== Segment start ==
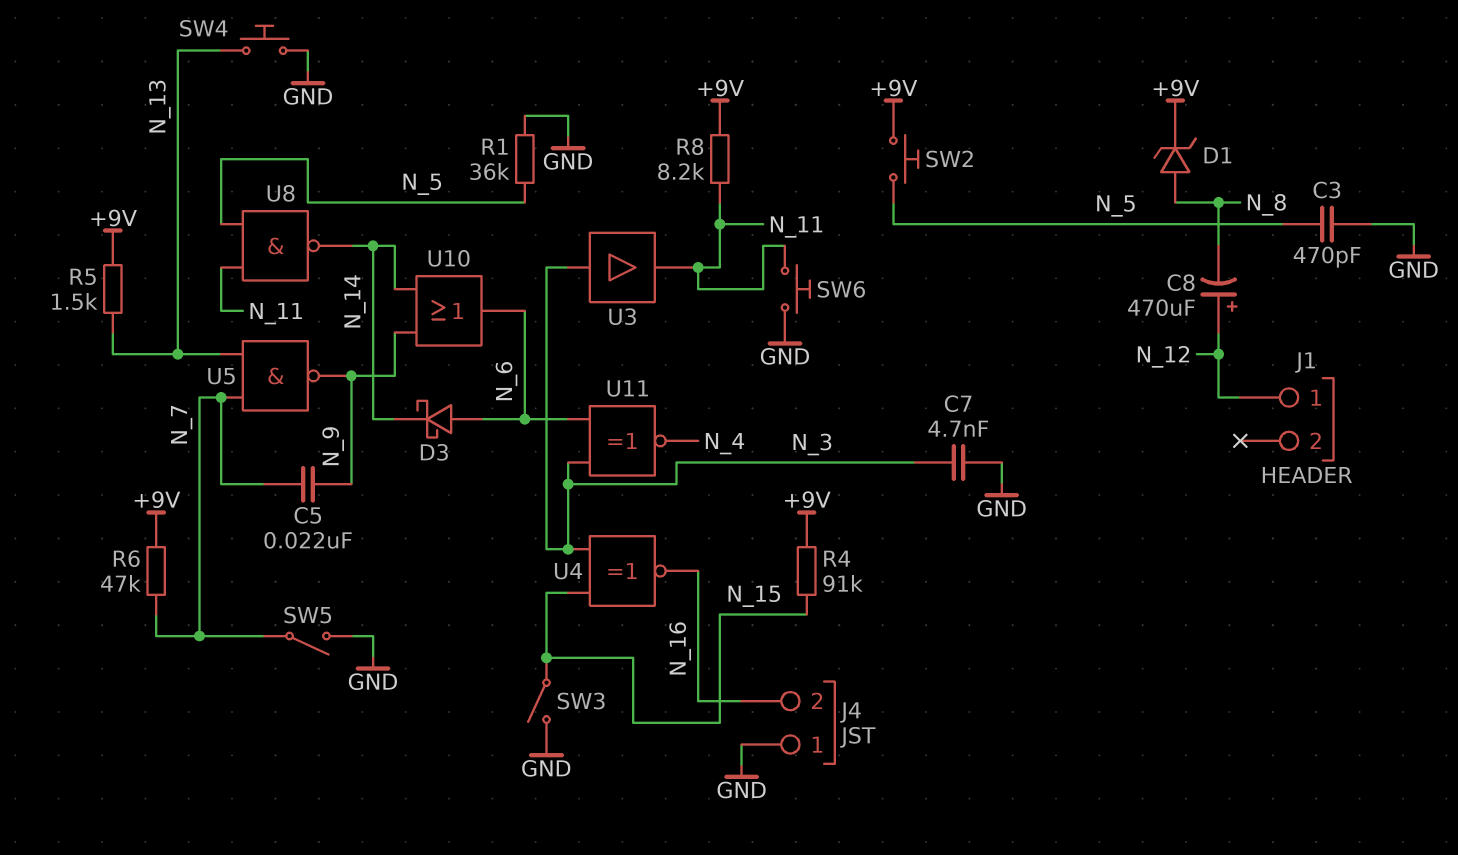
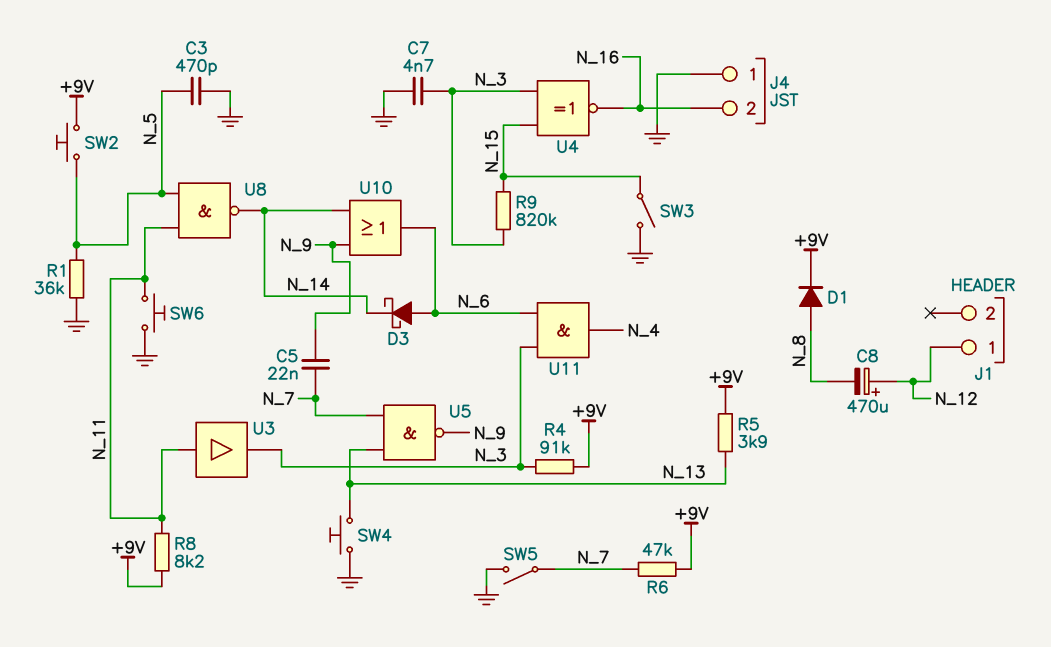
D1: zener (A N_8, K +9V) -> diode (A N_8, K +9V)
R4: 91k (+9V, N_15) -> 91k (+9V, N_3)
R5: 1.5k (+9V, N_13) -> 3.9k (+9V, N_13)
R9: none -> 820k (N_3, N_15)
U3: buffer (in N_3, out N_11) -> buffer (in N_11, out N_3)
U11: XNOR (in N_3, in N_6, out N_4) -> AND (in N_3, in N_6, out N_4)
== Segment end ==
_DESCRIPTION OF THE TASK_
Omitting all pictures, reproduce the records above in their entirety.

_EXPECTED ANSWER_
D1: zener (A N_8, K +9V) -> diode (A N_8, K +9V)
R4: 91k (+9V, N_15) -> 91k (+9V, N_3)
R5: 1.5k (+9V, N_13) -> 3.9k (+9V, N_13)
R9: none -> 820k (N_3, N_15)
U3: buffer (in N_3, out N_11) -> buffer (in N_11, out N_3)
U11: XNOR (in N_3, in N_6, out N_4) -> AND (in N_3, in N_6, out N_4)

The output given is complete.